**GIVEN DATA**
_ _ _ _
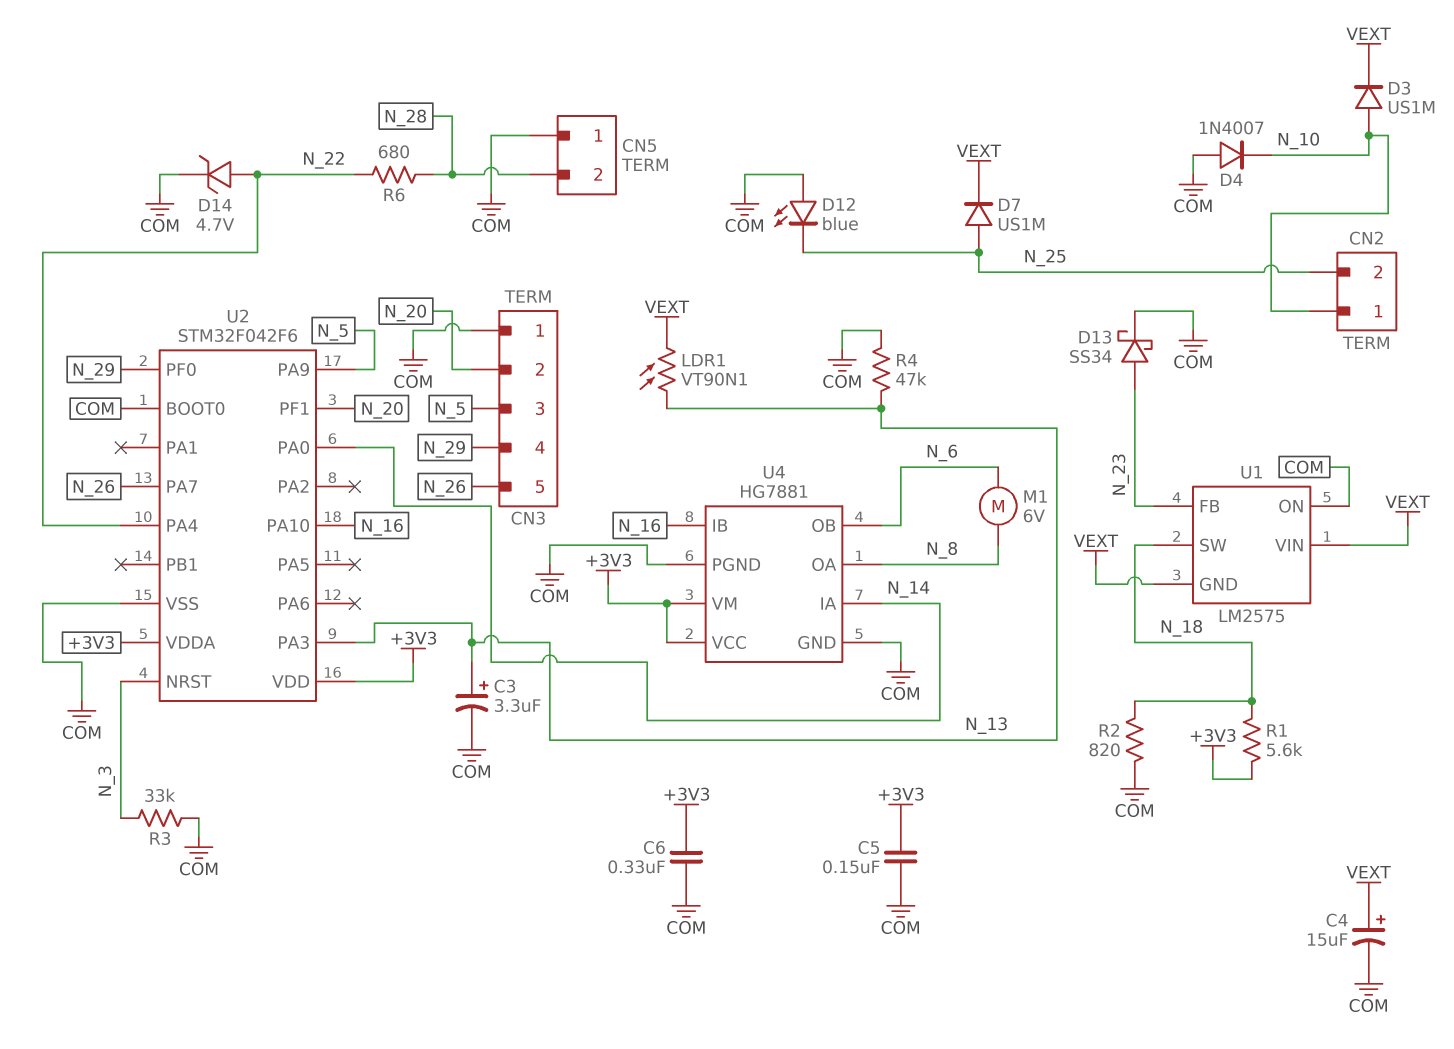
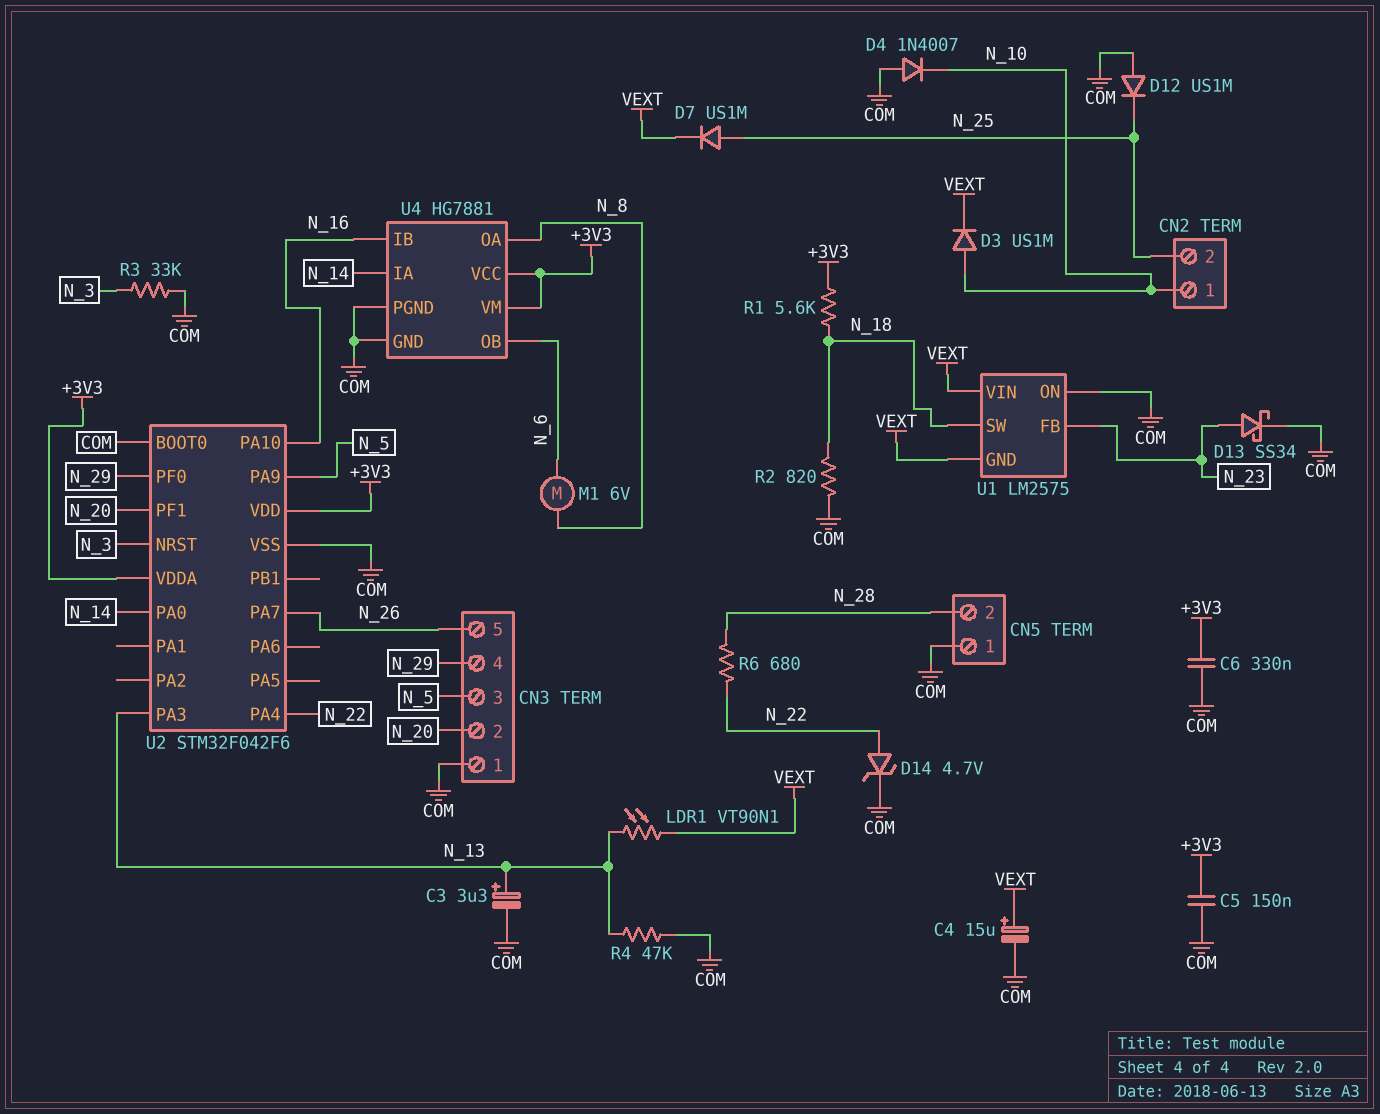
D12: LED blue (A COM, K N_25) -> diode US1M (A COM, K N_25)

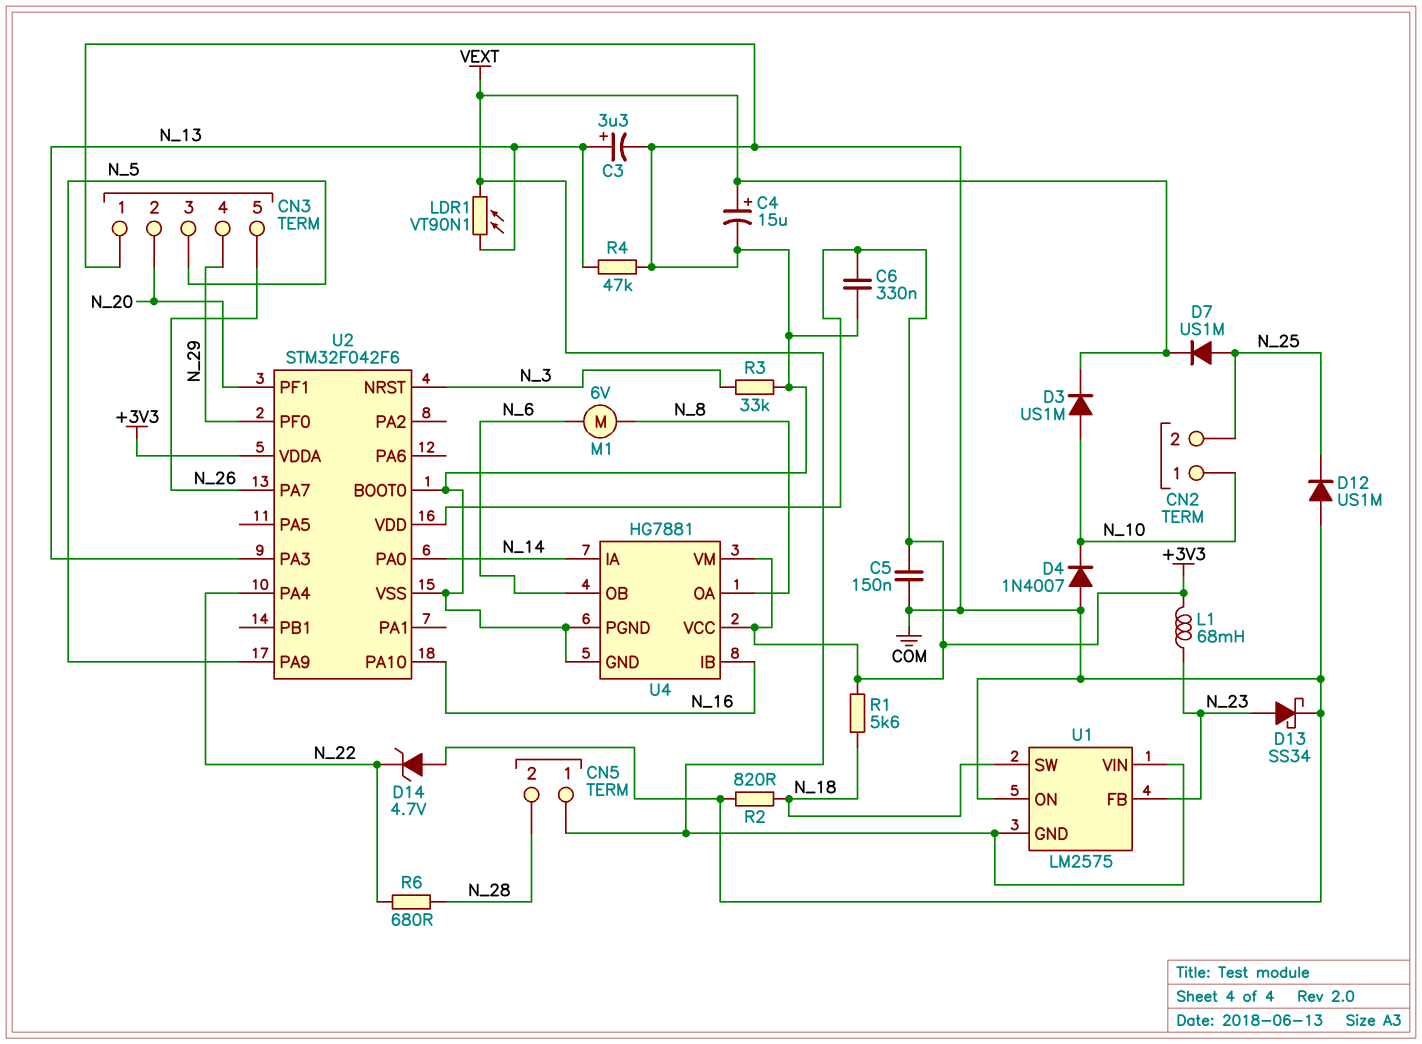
CN5 pin 1: COM -> VEXT
D14: zener 4.7V (A N_22, K COM) -> zener 4.7V (A COM, K N_22)
L1: none -> 68mH (+3V3, N_23)

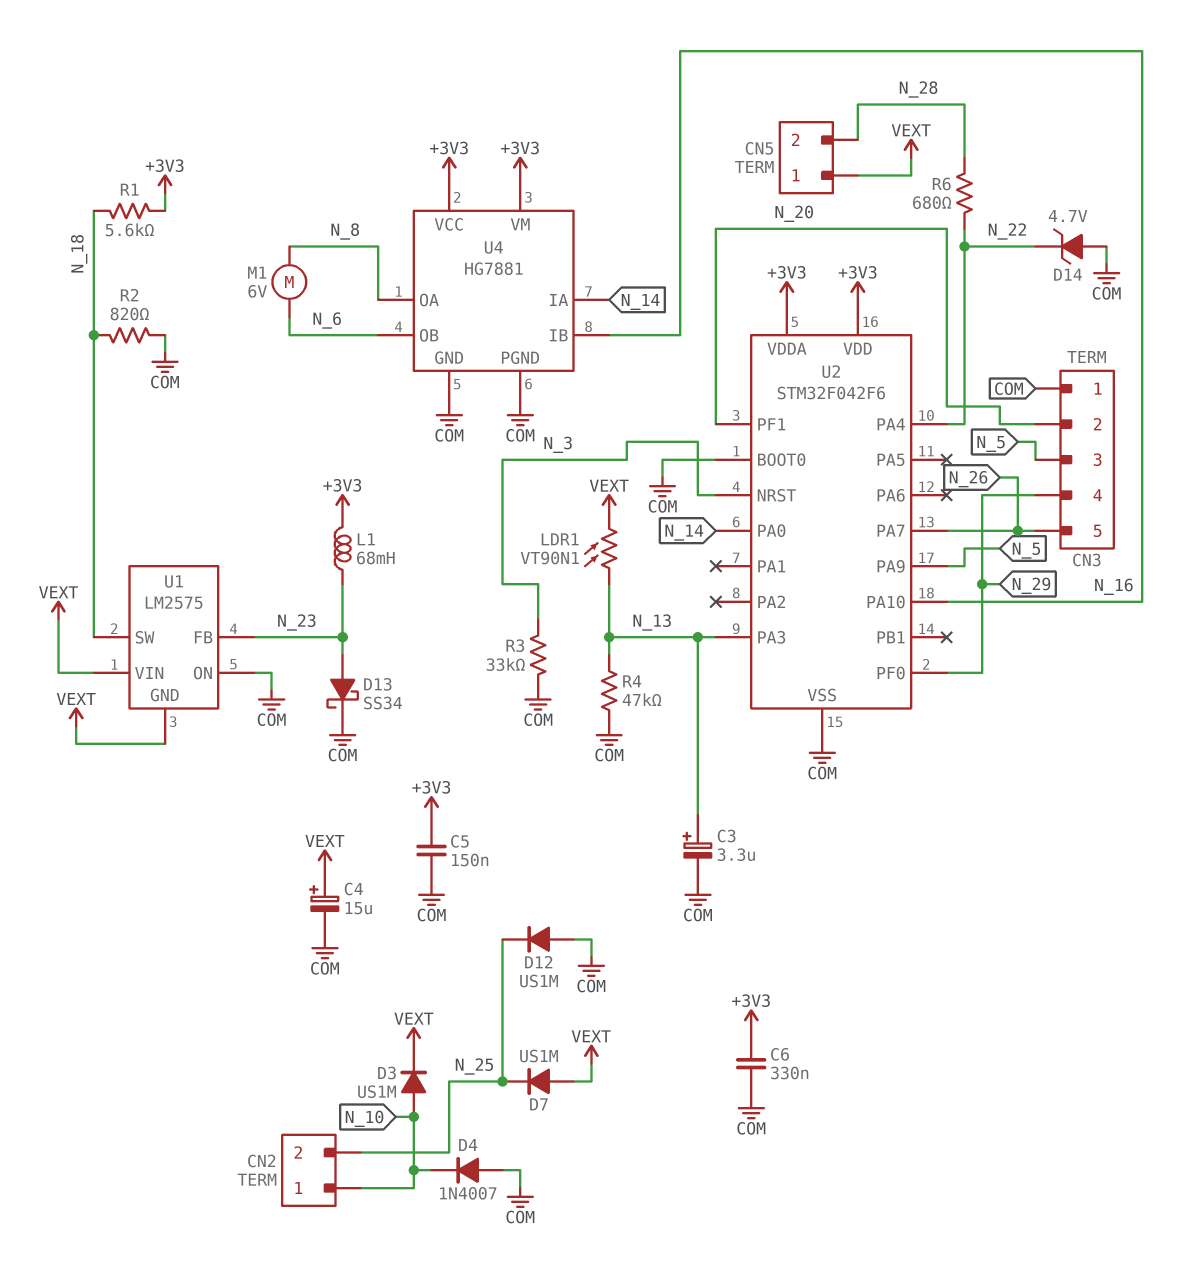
D7: diode US1M (A N_25, K VEXT) -> diode US1M (A VEXT, K N_25)

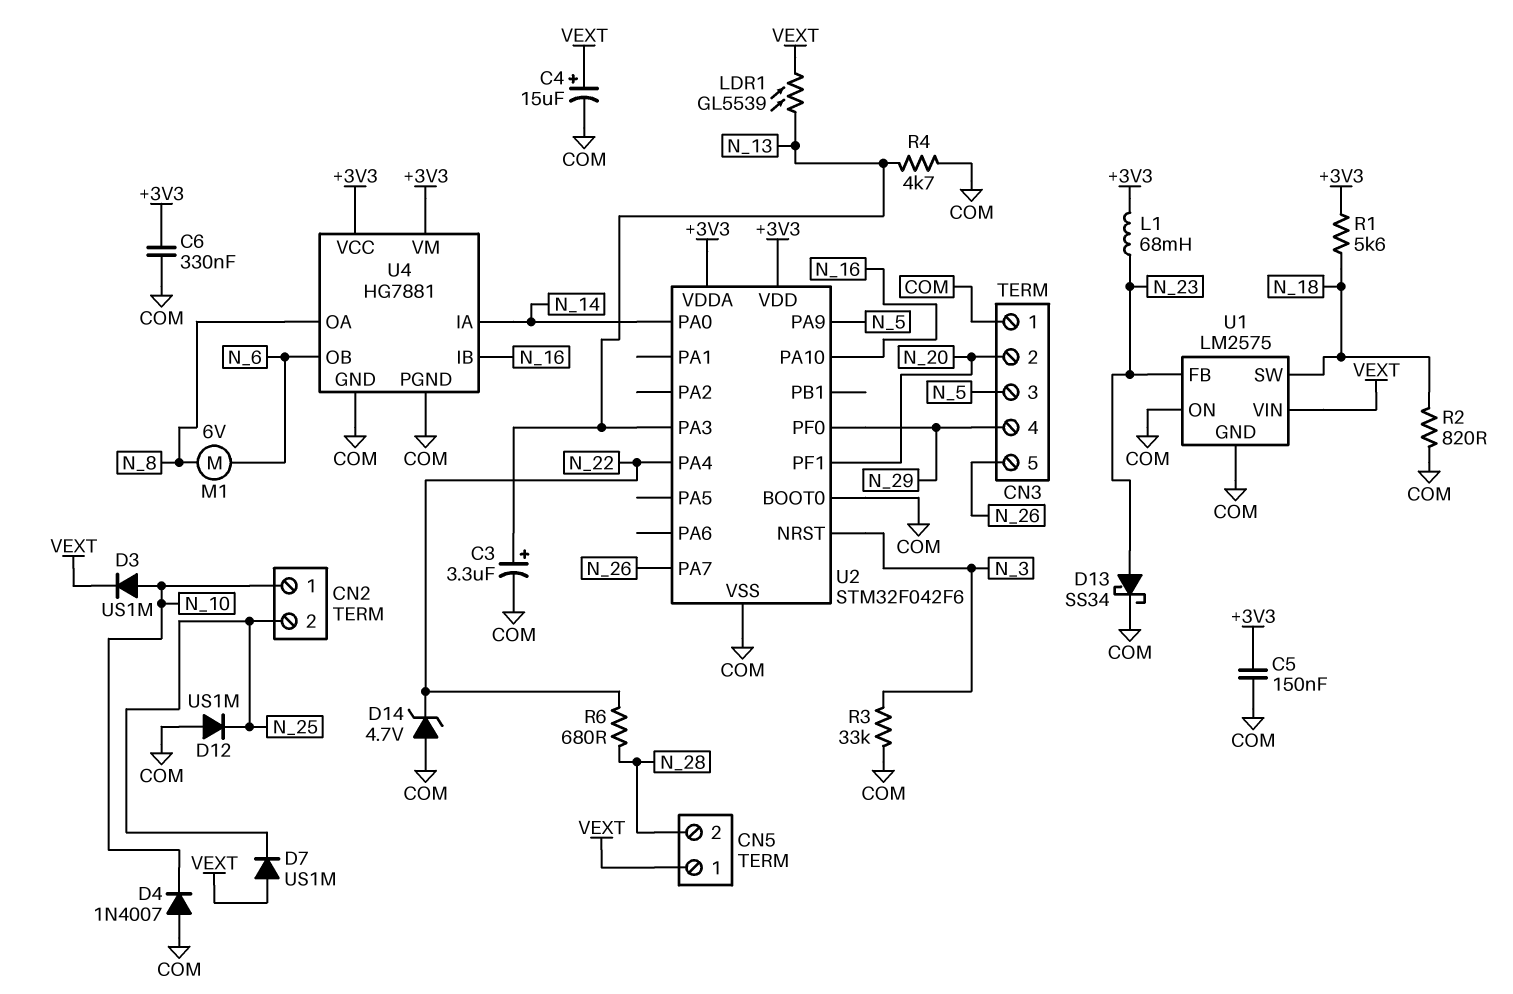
LDR1: VT90N1 (N_13, VEXT) -> GL5539 (N_13, VEXT)
R4: 47k (COM, N_13) -> 4.7k (COM, N_13)
U1 pin GND: VEXT -> COM

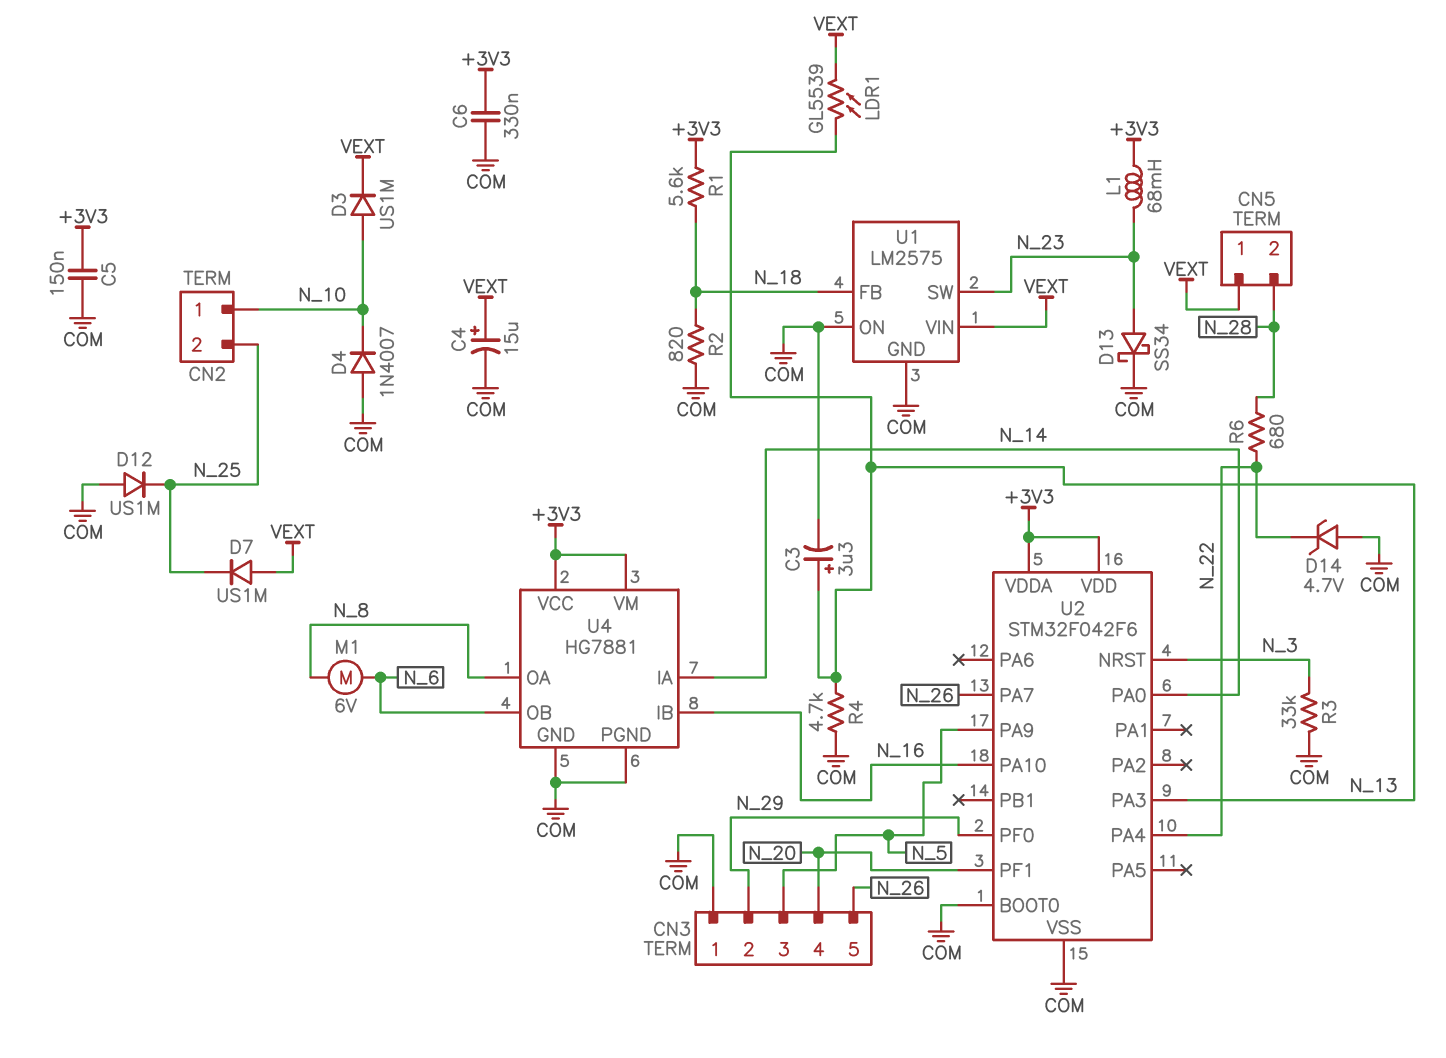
CN3 pin 2: N_20 -> N_29
CN3 pin 4: N_29 -> N_20
U1 pin FB: N_23 -> N_18
U1 pin SW: N_18 -> N_23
_ _ _ _
**EXERCISE INSTRUCTIONS**
Write out only the lines from the one that contains "R4: 47k (COM, N_13) -> 4.7k (COM, N_13)" through the last line of the records above, both included, word for word and without the pictures.

**ANSWER BOX**
R4: 47k (COM, N_13) -> 4.7k (COM, N_13)
U1 pin GND: VEXT -> COM

CN3 pin 2: N_20 -> N_29
CN3 pin 4: N_29 -> N_20
U1 pin FB: N_23 -> N_18
U1 pin SW: N_18 -> N_23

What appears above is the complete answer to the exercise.